§ Exercise material
=======
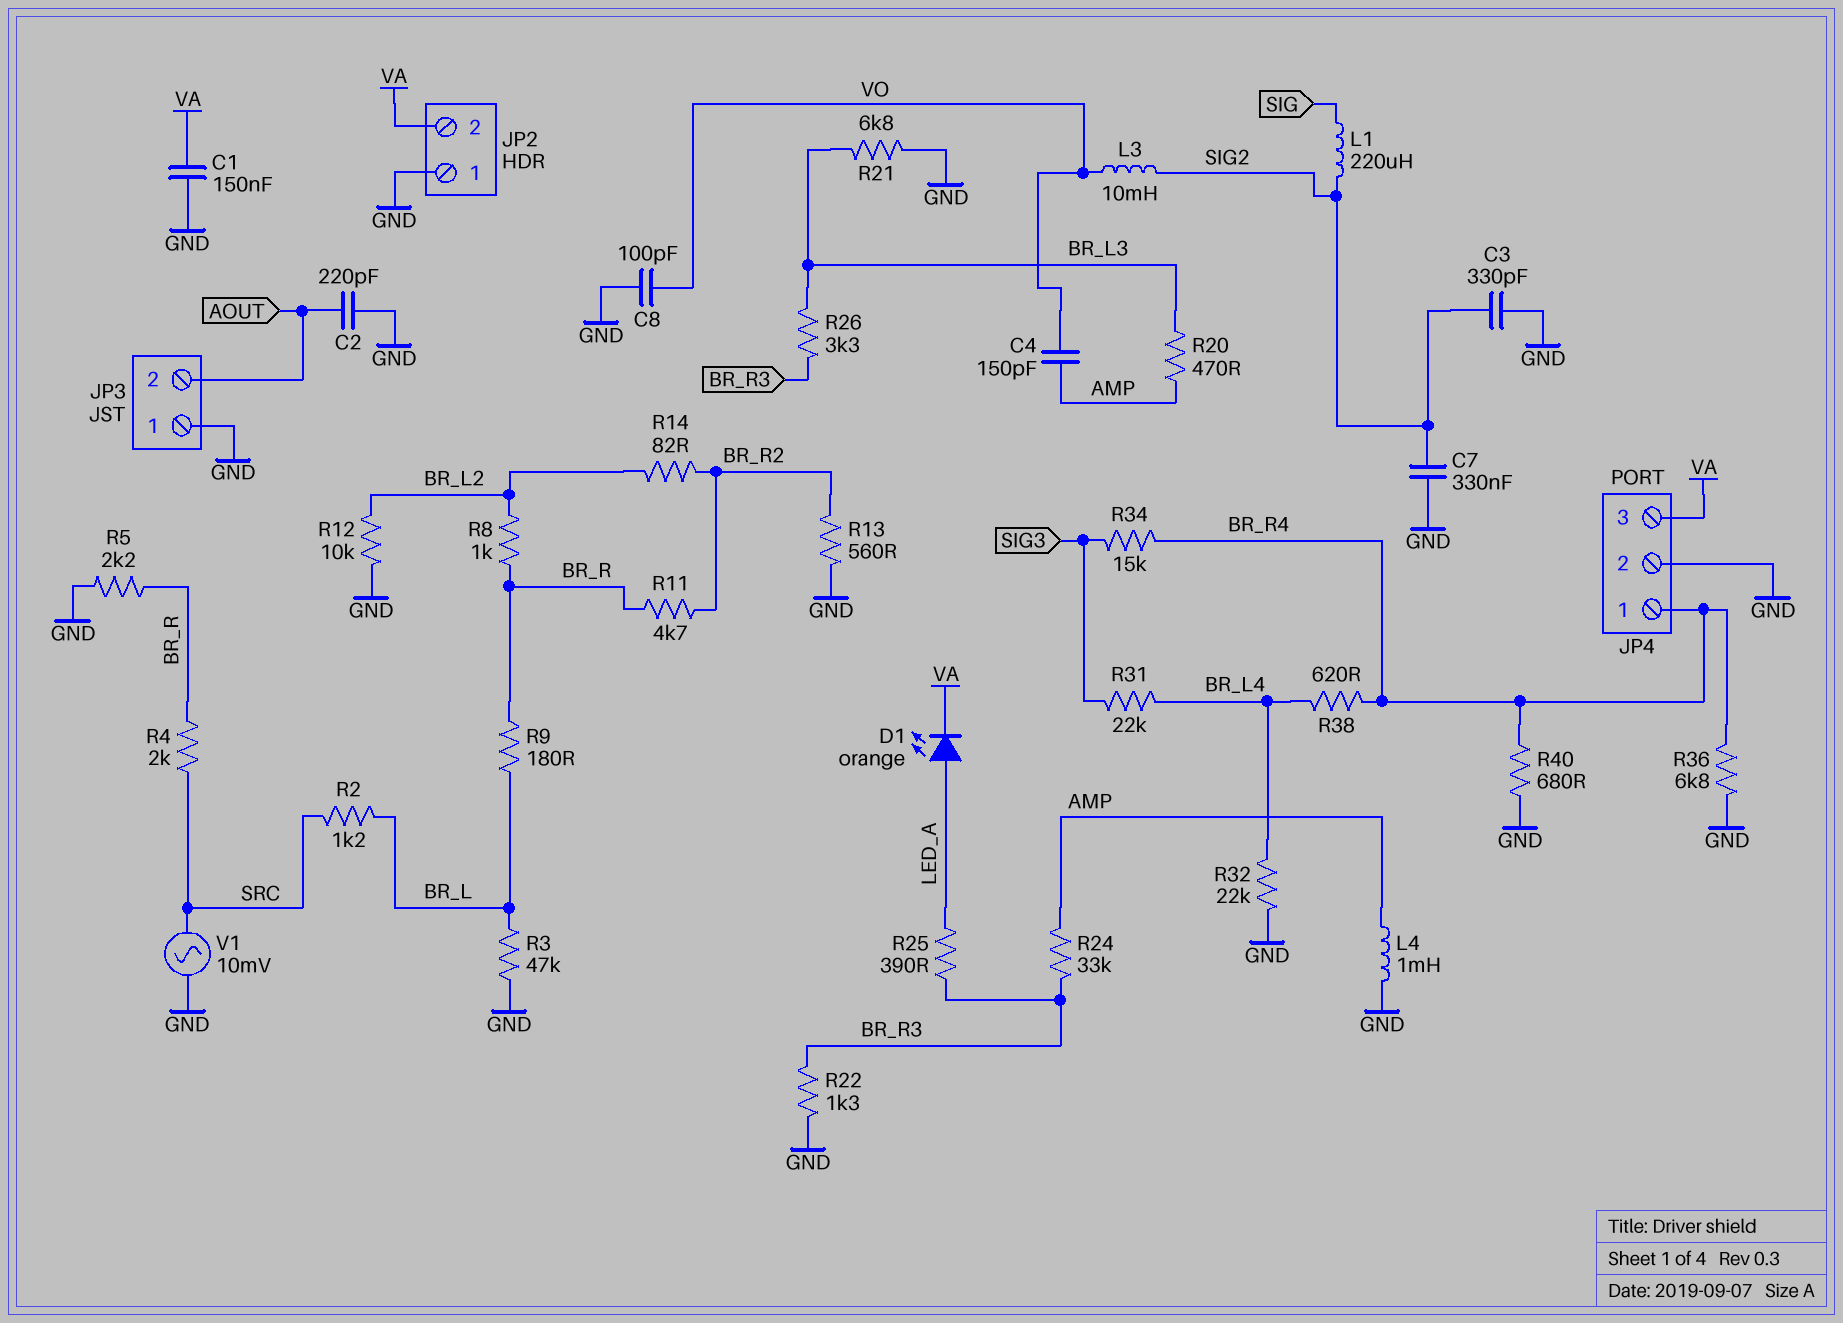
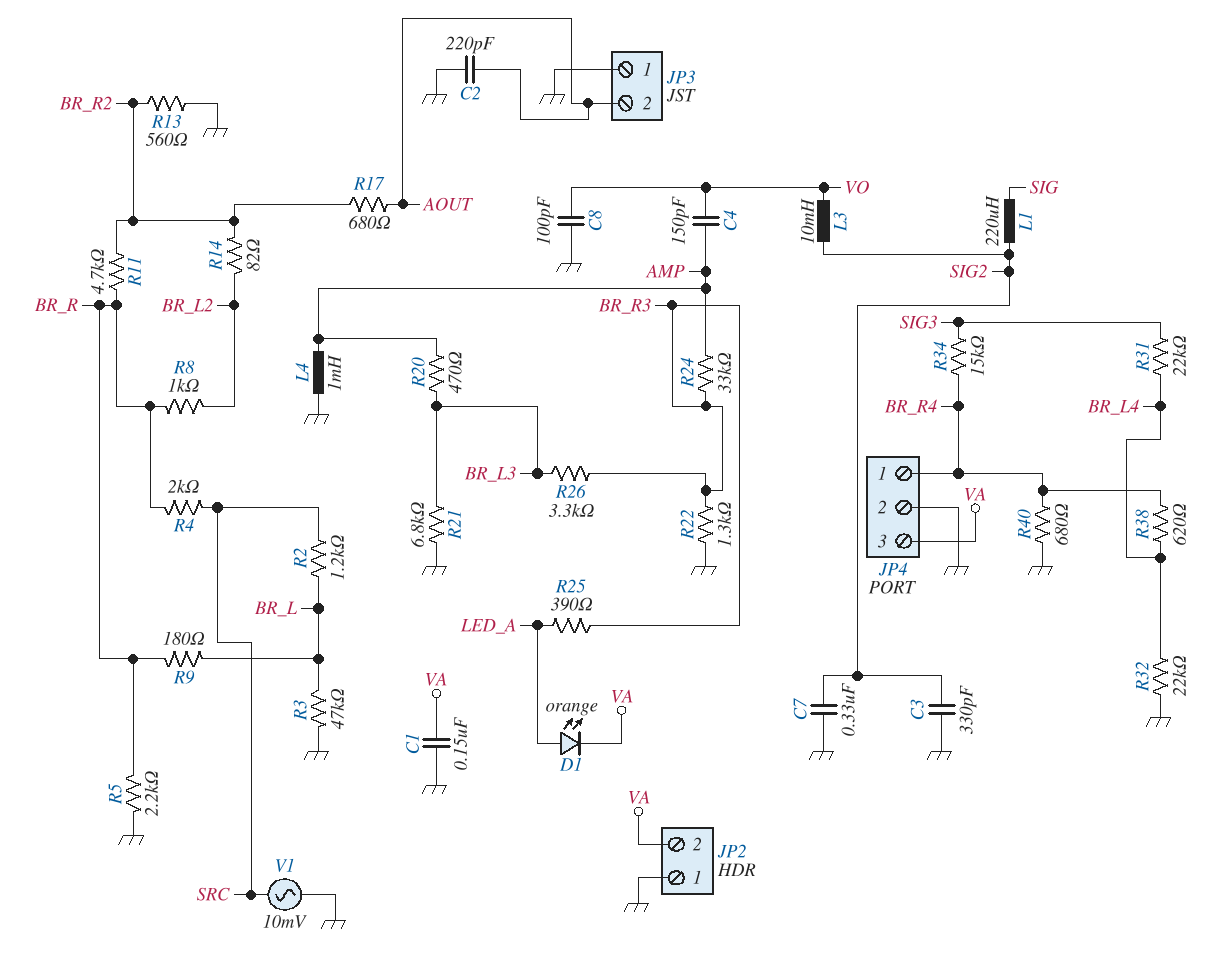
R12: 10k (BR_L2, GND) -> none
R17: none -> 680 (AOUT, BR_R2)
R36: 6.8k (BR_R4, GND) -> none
=======
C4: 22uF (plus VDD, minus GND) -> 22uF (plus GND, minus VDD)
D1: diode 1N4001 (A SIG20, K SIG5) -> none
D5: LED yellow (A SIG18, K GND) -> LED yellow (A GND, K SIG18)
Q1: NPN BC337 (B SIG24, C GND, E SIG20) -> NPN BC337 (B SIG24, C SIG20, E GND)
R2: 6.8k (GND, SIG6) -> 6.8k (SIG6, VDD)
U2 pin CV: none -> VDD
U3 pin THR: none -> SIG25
=======
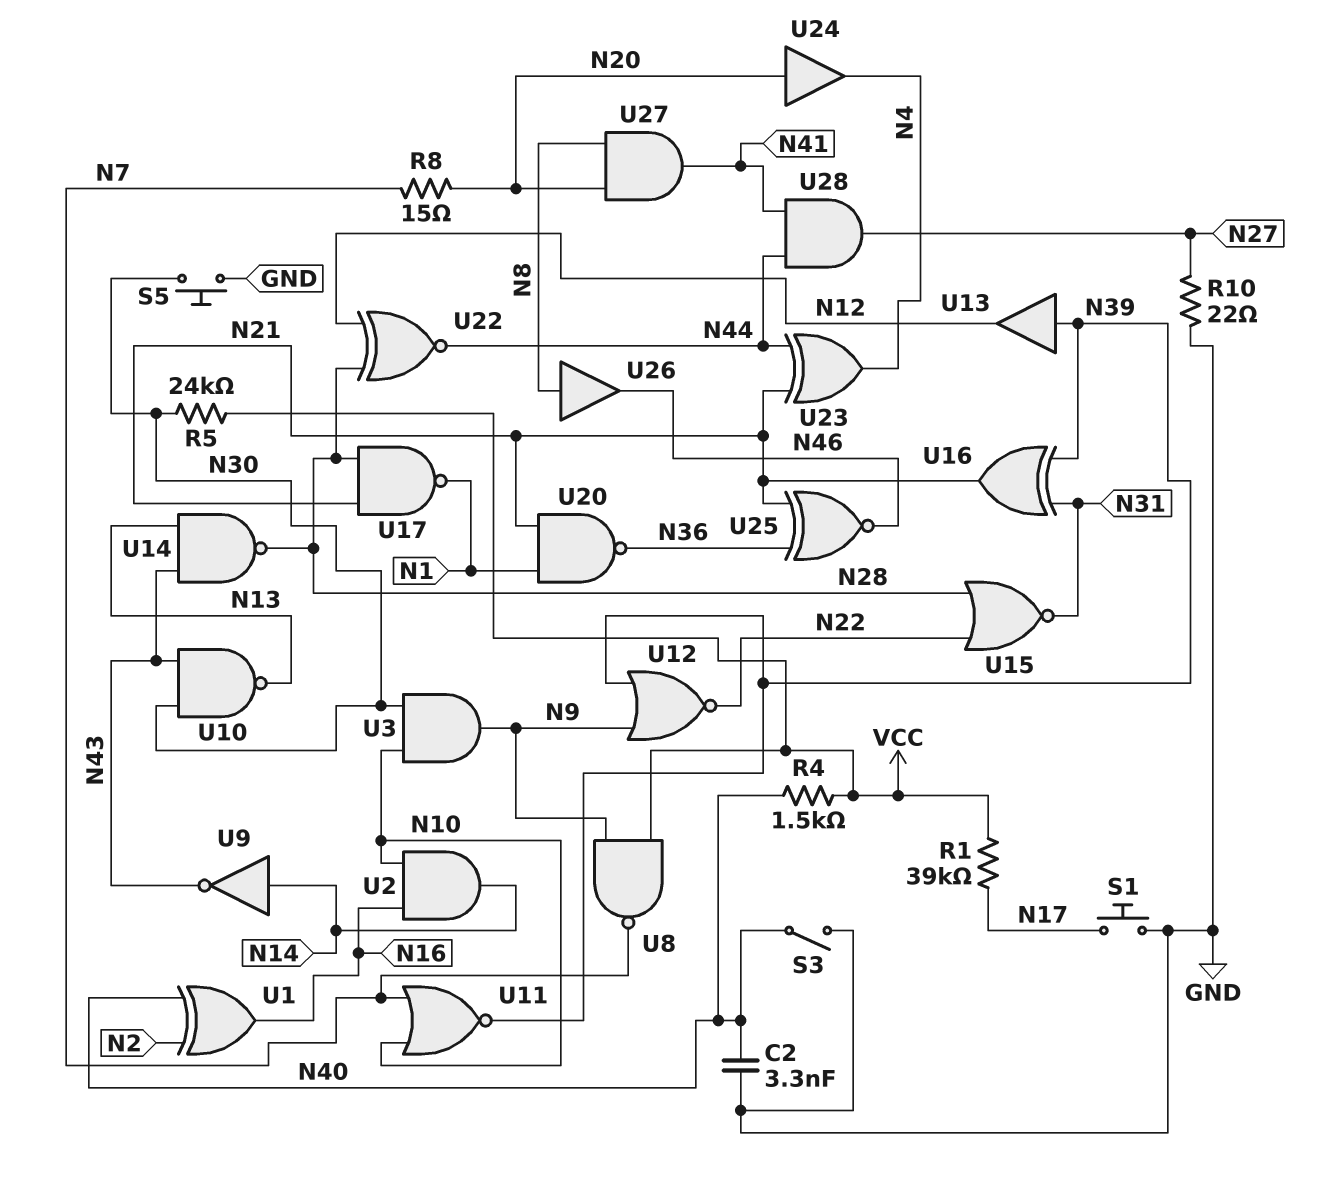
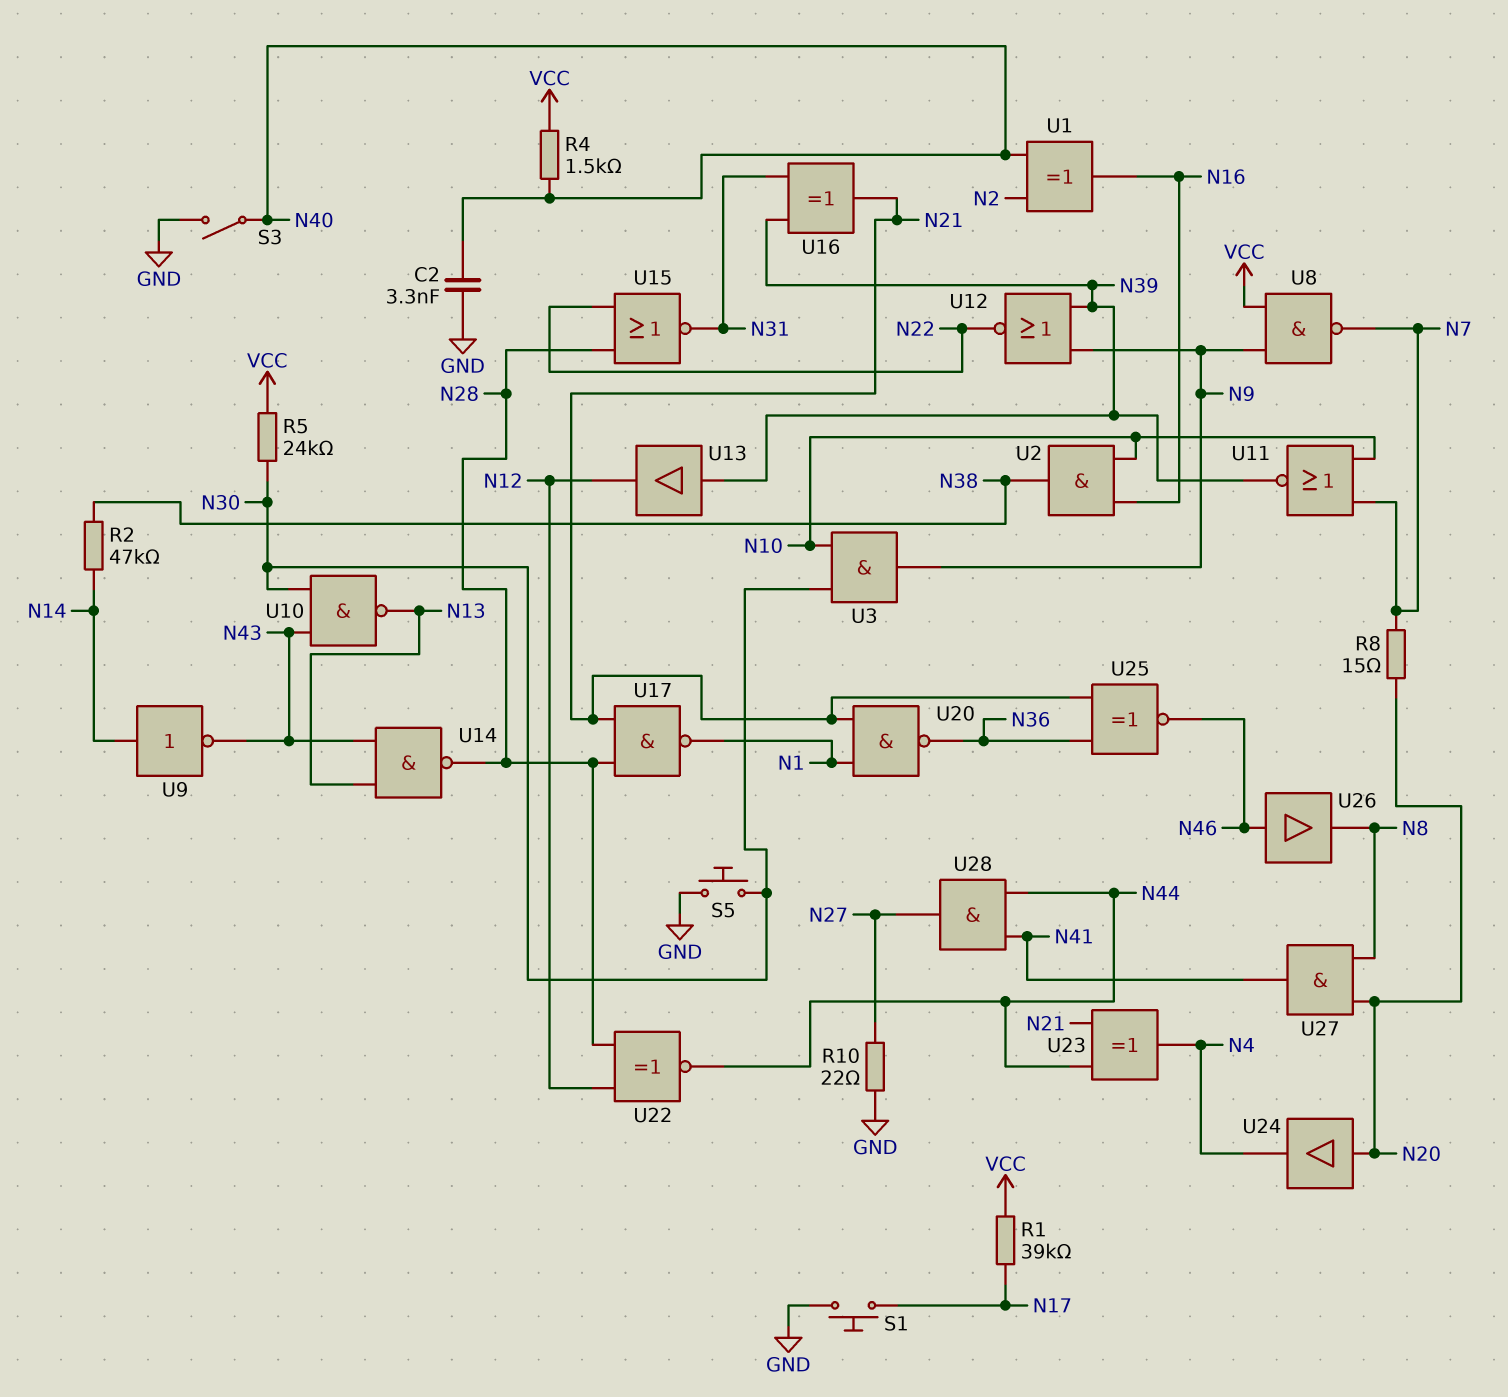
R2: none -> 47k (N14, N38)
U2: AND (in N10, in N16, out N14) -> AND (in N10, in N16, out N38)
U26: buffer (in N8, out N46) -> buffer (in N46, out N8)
=======
§ Prompt
Both the line containing "R12: 10k (BR_L2, GND) -> none" and the line containing "R36: 6.8k (BR_R4, GND) -> none" belong in the answer. Print them and every line above that falls between them exactly, and no others.

§ Solution to this task
R12: 10k (BR_L2, GND) -> none
R17: none -> 680 (AOUT, BR_R2)
R36: 6.8k (BR_R4, GND) -> none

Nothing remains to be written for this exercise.